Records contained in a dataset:
───
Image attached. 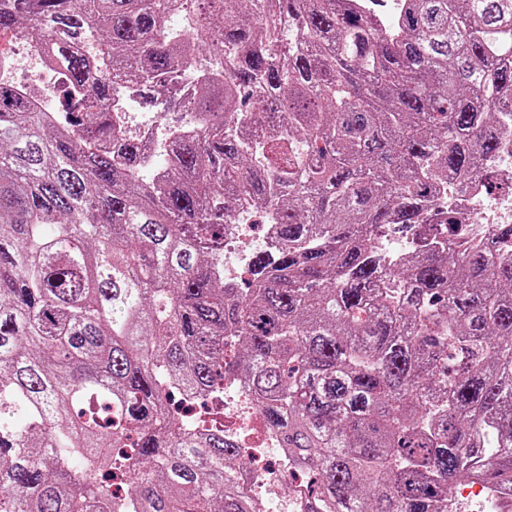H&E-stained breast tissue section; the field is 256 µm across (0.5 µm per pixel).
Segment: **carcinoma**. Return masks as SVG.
<instances>
[{
  "label": "carcinoma",
  "mask_w": 512,
  "mask_h": 512,
  "mask_svg": "<svg viewBox=\"0 0 512 512\" xmlns=\"http://www.w3.org/2000/svg\"><path fill=\"white\" fill-rule=\"evenodd\" d=\"M27 27L90 93L59 126L0 86V512H252L224 429L173 409L231 376L306 512L512 489V224L465 246L440 204L450 176L512 194V0H9ZM203 53L228 62L186 100ZM120 82L195 112L158 164ZM267 210L277 246L224 282V229Z\"/></svg>",
  "instance_id": "carcinoma-1"
}]
</instances>
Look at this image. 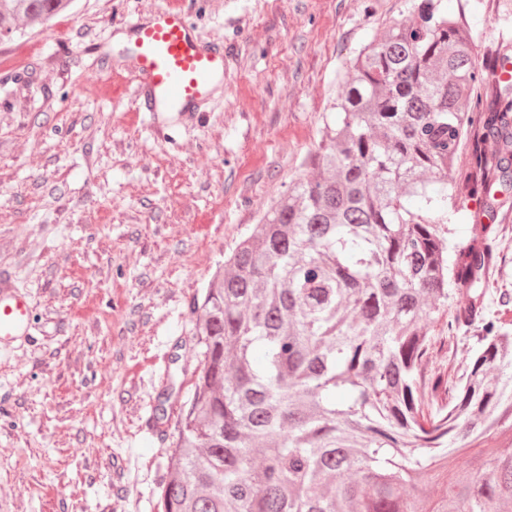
───
The task - Nothing but the lines from the line containing "Segment: **carcinoma**. Return masks as SVG." through the last line of the records above is to be extracted, exactly and with no pictures.

Response to this task -
Segment: **carcinoma**. Return masks as SVG.
<instances>
[{
  "label": "carcinoma",
  "mask_w": 512,
  "mask_h": 512,
  "mask_svg": "<svg viewBox=\"0 0 512 512\" xmlns=\"http://www.w3.org/2000/svg\"><path fill=\"white\" fill-rule=\"evenodd\" d=\"M27 27L90 93L59 126L0 86V512H252L224 429L173 409L231 376L306 512L512 489V224L465 246L440 204L450 176L512 194V0H9ZM203 53L228 62L186 100ZM120 82L195 112L158 164ZM267 210L277 246L224 282V229Z\"/></svg>",
  "instance_id": "carcinoma-1"
}]
</instances>
Look at this image. 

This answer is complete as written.